__Material for the task__.
□ □ □ □ □
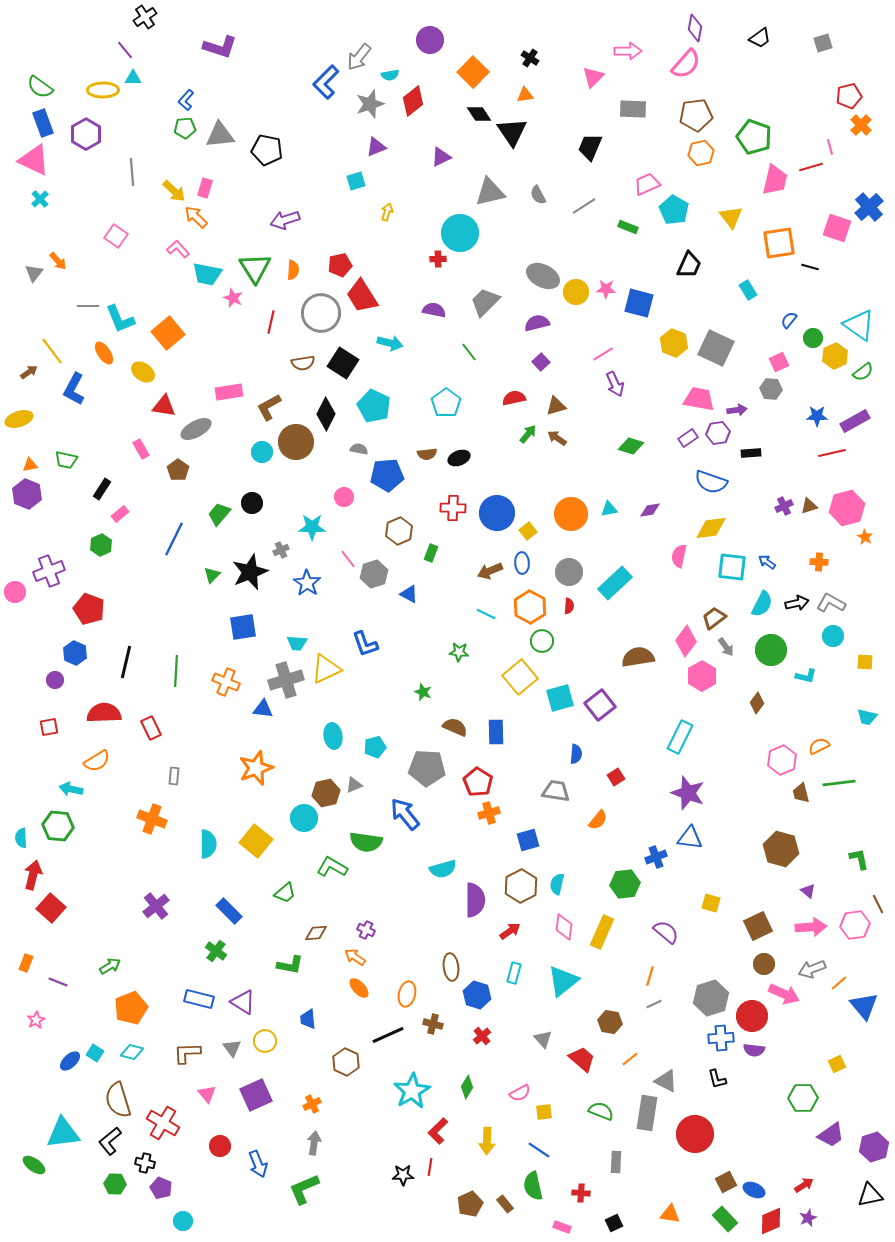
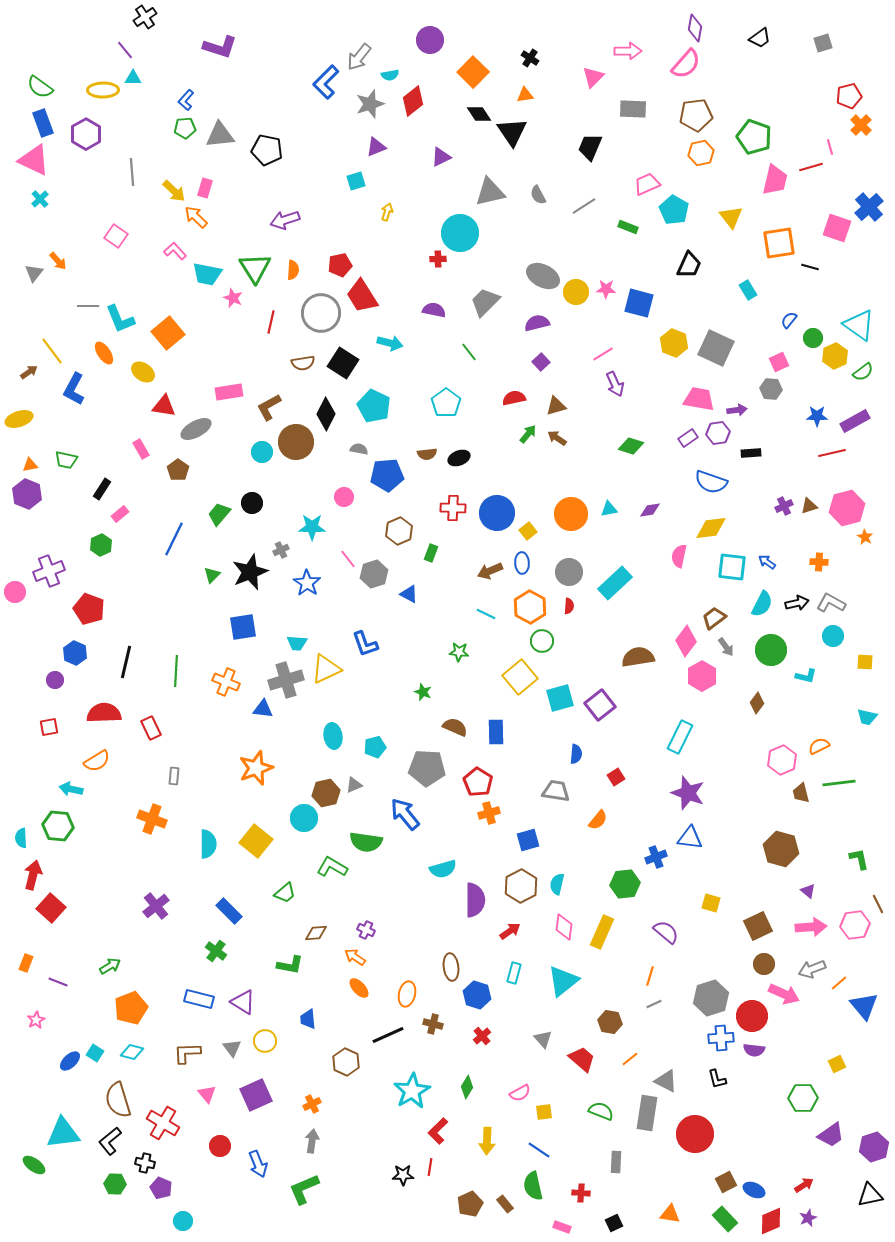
pink L-shape at (178, 249): moved 3 px left, 2 px down
gray arrow at (314, 1143): moved 2 px left, 2 px up
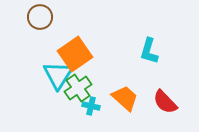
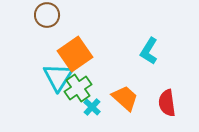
brown circle: moved 7 px right, 2 px up
cyan L-shape: rotated 16 degrees clockwise
cyan triangle: moved 2 px down
red semicircle: moved 2 px right, 1 px down; rotated 36 degrees clockwise
cyan cross: moved 1 px right, 1 px down; rotated 30 degrees clockwise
□ □ □ □ □
__The problem__. Reproduce the listing in full and exactly, excluding any pictures it holds.

__Finished task__.
pink L-shape at (178, 249): moved 3 px left, 2 px down
gray arrow at (314, 1143): moved 2 px left, 2 px up
brown circle: moved 7 px right, 2 px up
cyan L-shape: rotated 16 degrees clockwise
cyan triangle: moved 2 px down
red semicircle: moved 2 px right, 1 px down; rotated 36 degrees clockwise
cyan cross: moved 1 px right, 1 px down; rotated 30 degrees clockwise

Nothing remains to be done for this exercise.